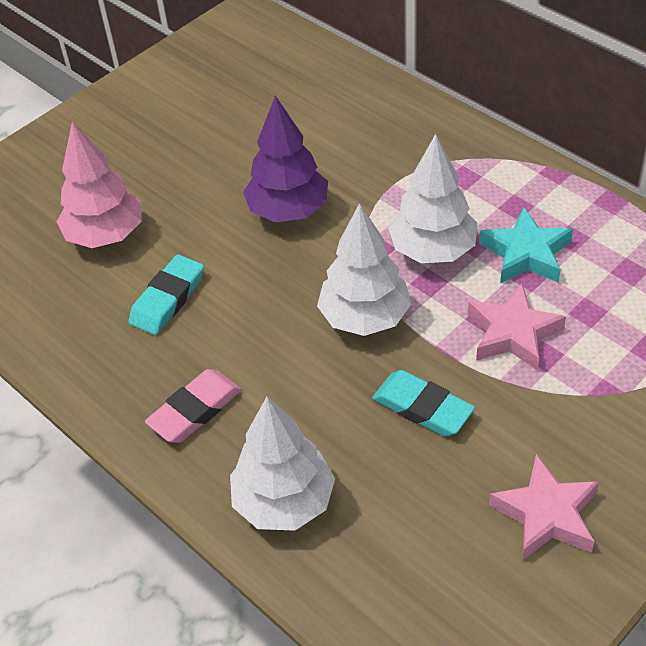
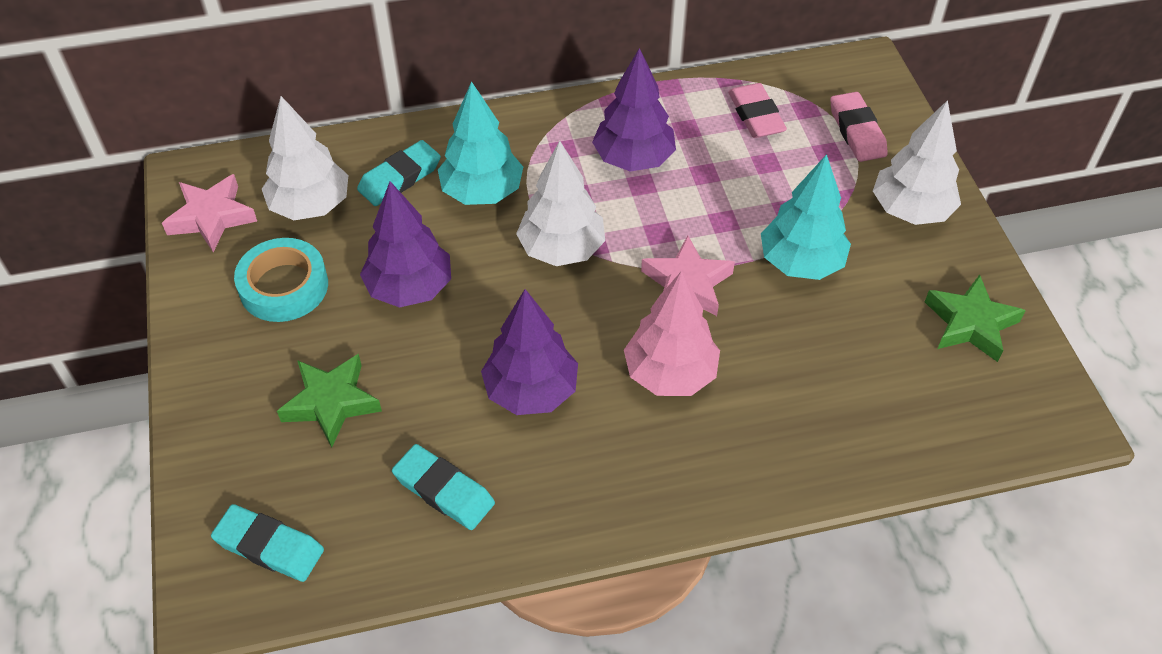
green star: 0 -> 2
pink eraser: 1 -> 2
purple tree: 1 -> 3
turquoise eraser: 2 -> 3
turquoise star: 1 -> 0
turquoise tape: 0 -> 1
turquoise tree: 0 -> 2

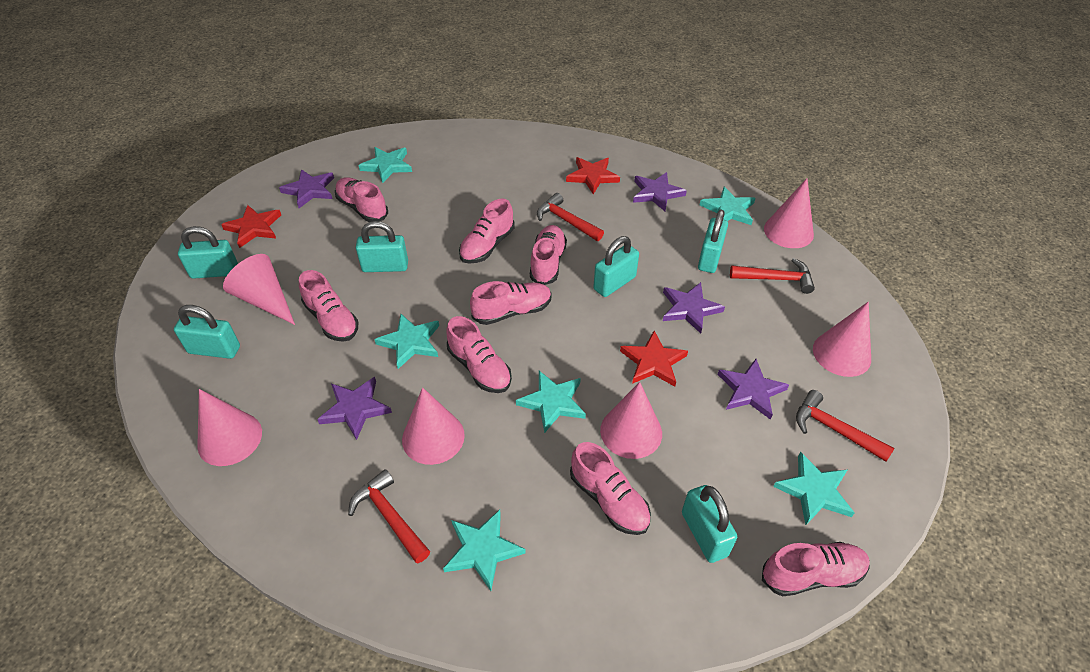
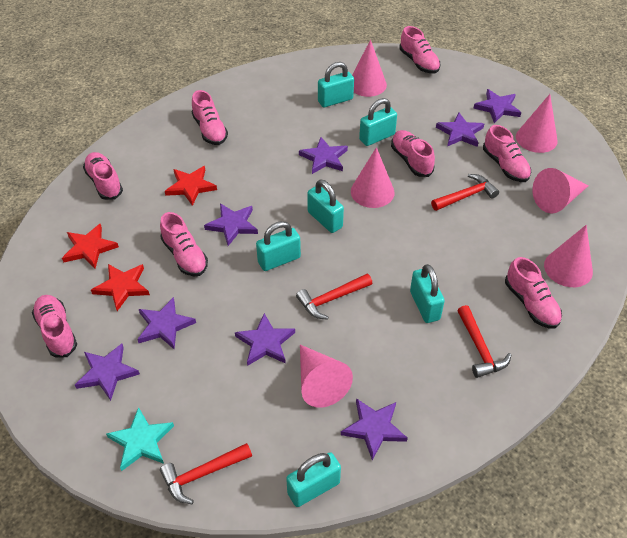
purple star: 5 -> 8
turquoise star: 6 -> 1

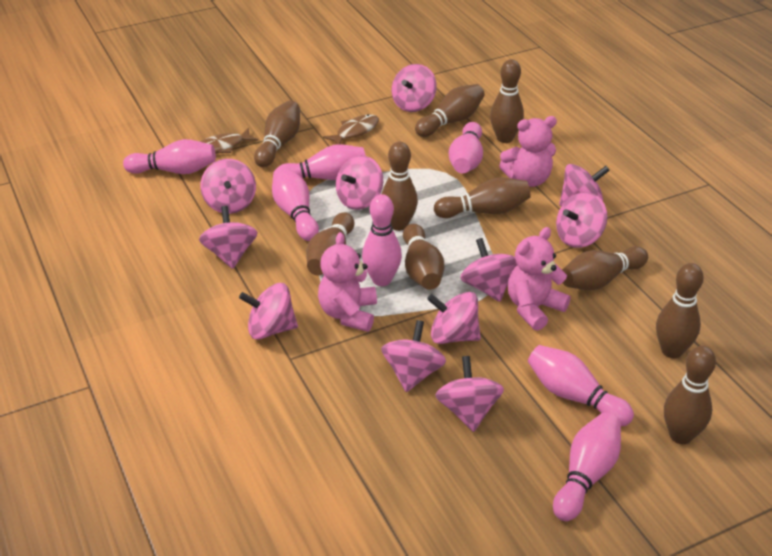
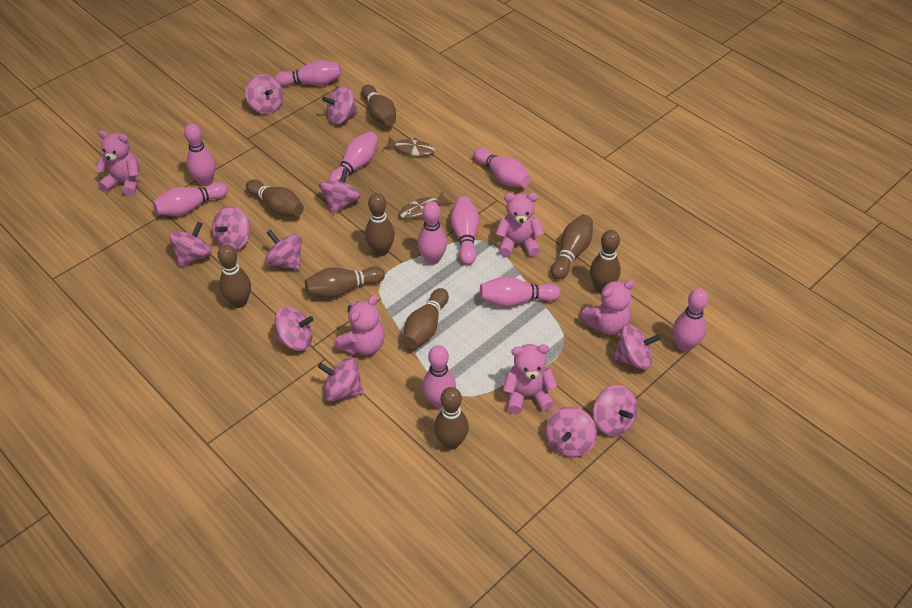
brown bowling pin: 10 -> 9
pink bowling pin: 7 -> 10
pink teddy bear: 3 -> 5

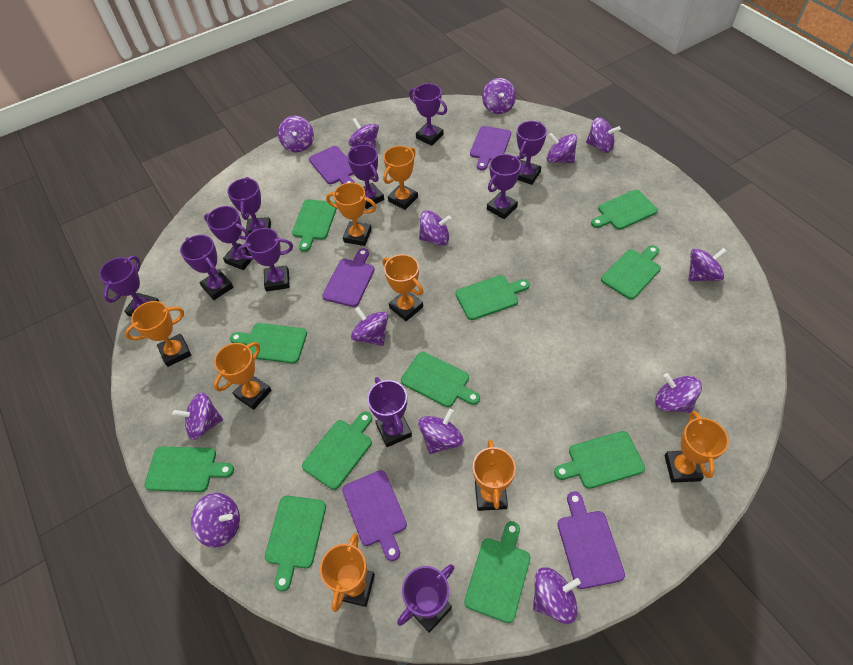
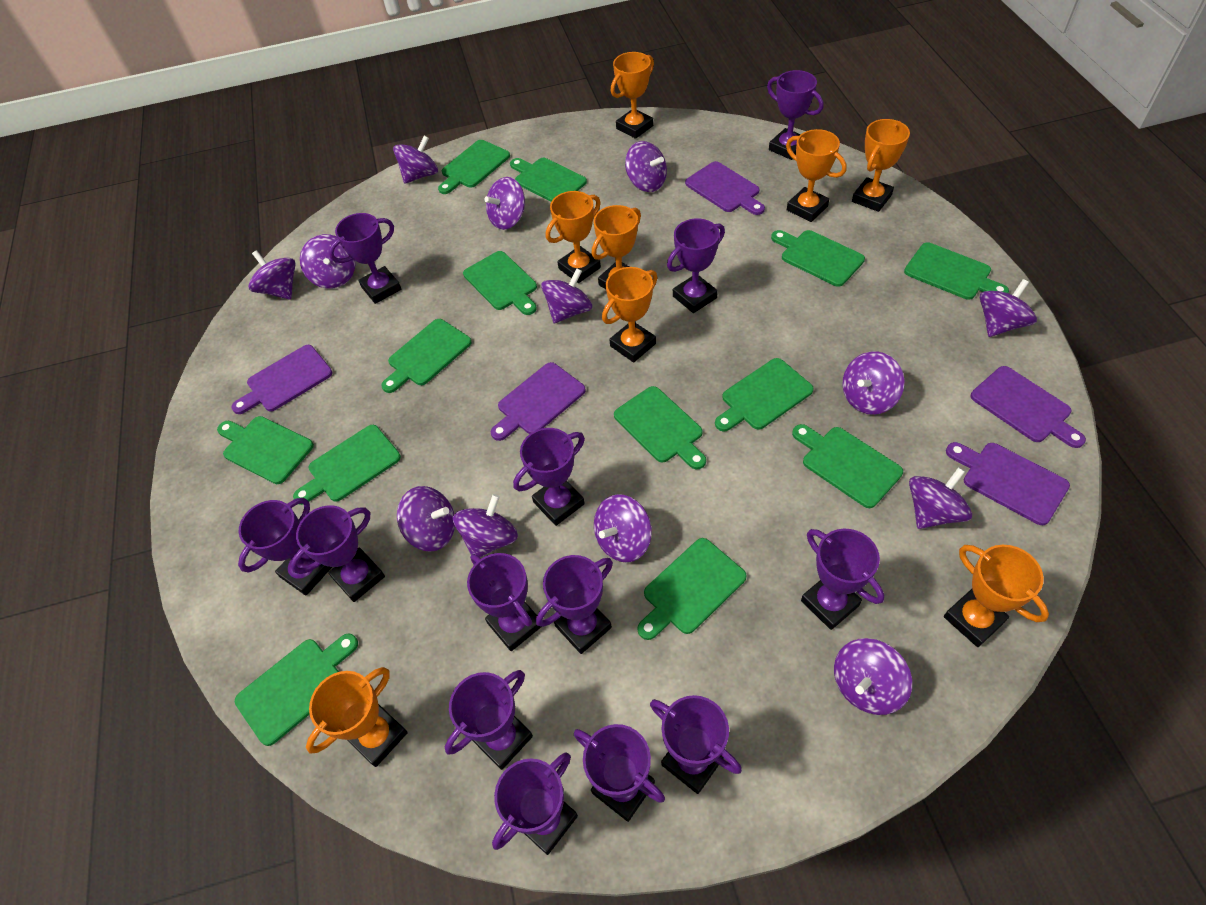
green cutting board: 11 -> 13
purple trophy: 11 -> 13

--

◆ The problem: What belongs in the answer is each line from the listing above that contains "bowling".

◆ Written response:
brown bowling pin: 10 -> 9
pink bowling pin: 7 -> 10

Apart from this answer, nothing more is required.